— start SUPPLIED INFORMATION —

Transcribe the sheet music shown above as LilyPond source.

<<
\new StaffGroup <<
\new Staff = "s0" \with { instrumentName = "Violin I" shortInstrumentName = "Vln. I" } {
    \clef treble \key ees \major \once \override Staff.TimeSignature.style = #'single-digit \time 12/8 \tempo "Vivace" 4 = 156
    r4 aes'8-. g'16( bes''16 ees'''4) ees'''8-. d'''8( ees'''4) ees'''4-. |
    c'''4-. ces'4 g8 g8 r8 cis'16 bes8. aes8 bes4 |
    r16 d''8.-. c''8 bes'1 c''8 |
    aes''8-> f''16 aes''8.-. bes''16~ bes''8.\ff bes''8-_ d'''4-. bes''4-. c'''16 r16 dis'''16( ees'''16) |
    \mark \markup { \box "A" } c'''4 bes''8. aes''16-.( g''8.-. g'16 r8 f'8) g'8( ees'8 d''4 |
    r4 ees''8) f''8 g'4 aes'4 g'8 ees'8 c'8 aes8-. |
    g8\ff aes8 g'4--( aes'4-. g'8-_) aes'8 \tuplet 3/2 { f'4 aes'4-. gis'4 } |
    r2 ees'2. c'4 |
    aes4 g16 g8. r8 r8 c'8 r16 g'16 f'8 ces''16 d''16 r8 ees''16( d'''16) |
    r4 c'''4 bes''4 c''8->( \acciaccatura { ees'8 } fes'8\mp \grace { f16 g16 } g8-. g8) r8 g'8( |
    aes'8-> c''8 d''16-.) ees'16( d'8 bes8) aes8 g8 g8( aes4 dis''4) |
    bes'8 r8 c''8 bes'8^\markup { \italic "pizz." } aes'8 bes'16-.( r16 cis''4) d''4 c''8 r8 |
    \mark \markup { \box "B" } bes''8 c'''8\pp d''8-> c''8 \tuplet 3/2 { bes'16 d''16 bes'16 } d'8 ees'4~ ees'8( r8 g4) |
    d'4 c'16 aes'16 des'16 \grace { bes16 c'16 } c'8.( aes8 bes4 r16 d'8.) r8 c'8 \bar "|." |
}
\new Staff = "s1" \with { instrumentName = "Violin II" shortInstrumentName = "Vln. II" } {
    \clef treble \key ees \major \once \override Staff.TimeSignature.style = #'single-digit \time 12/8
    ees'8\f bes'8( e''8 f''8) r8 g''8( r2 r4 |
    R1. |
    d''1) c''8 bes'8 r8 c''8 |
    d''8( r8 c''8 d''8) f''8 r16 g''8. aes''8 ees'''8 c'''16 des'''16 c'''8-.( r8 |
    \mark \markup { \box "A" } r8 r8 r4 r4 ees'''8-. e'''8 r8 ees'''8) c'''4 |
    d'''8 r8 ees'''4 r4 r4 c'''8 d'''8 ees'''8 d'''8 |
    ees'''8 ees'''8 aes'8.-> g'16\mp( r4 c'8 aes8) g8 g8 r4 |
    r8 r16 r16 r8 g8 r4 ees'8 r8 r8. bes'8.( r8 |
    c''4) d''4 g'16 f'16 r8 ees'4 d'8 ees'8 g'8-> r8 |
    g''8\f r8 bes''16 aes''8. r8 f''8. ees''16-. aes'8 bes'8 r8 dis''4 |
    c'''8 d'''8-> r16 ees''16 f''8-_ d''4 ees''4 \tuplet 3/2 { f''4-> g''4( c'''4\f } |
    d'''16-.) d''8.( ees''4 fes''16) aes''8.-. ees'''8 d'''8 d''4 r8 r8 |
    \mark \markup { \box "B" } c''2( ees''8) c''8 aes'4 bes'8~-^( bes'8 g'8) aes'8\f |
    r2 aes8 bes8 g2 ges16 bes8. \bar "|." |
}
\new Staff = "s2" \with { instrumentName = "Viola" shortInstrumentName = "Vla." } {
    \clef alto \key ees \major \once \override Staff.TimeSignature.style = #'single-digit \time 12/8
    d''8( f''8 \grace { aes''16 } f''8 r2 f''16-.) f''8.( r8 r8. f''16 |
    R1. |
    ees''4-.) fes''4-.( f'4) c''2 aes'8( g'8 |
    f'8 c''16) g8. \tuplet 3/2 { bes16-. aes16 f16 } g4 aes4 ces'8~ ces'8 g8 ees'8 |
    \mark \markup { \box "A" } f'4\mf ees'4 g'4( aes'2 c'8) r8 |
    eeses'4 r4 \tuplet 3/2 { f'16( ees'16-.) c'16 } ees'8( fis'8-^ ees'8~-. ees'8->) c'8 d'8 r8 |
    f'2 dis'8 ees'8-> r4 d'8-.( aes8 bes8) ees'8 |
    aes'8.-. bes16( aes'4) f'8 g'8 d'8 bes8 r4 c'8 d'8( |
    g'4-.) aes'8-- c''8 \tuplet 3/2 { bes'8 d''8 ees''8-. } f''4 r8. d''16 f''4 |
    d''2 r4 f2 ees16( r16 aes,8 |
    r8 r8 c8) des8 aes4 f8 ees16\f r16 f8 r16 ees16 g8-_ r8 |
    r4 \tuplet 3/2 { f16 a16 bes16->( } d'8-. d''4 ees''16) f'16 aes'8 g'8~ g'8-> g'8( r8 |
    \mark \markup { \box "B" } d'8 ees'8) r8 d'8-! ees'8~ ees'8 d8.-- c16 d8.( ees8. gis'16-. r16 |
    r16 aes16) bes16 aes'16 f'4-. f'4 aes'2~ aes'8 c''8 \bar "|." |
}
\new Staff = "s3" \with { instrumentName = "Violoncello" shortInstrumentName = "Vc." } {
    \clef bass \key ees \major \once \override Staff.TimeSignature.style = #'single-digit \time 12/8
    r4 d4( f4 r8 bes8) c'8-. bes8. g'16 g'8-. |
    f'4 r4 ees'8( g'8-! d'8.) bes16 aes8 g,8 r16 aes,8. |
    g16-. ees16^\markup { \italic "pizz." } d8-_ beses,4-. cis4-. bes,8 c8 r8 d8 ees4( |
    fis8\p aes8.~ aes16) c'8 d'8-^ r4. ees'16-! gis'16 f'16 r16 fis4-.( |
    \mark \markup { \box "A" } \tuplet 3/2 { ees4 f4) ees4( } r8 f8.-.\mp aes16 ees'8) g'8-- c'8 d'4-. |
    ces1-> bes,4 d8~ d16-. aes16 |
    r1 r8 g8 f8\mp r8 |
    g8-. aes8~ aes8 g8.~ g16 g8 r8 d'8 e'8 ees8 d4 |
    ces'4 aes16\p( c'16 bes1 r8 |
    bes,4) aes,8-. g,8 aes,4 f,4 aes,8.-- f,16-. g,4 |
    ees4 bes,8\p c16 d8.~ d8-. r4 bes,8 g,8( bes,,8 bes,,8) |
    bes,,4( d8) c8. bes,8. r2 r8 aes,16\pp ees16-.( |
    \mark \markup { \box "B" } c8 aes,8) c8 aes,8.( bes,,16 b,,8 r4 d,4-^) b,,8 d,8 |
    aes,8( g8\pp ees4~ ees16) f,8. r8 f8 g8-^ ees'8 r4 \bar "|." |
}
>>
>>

— end SUPPLIED INFORMATION —

INSTRUCTIONS FOR THE TASK ->
Which rows contain the string "pizz" with the same capitalization? Copy each of those rows in full.

RESULT OF THE EXERCISE ->
    bes'8 r8 c''8 bes'8^\markup { \italic "pizz." } aes'8 bes'16-.( r16 cis''4) d''4 c''8 r8 |
    g16-. ees16^\markup { \italic "pizz." } d8-_ beses,4-. cis4-. bes,8 c8 r8 d8 ees4( |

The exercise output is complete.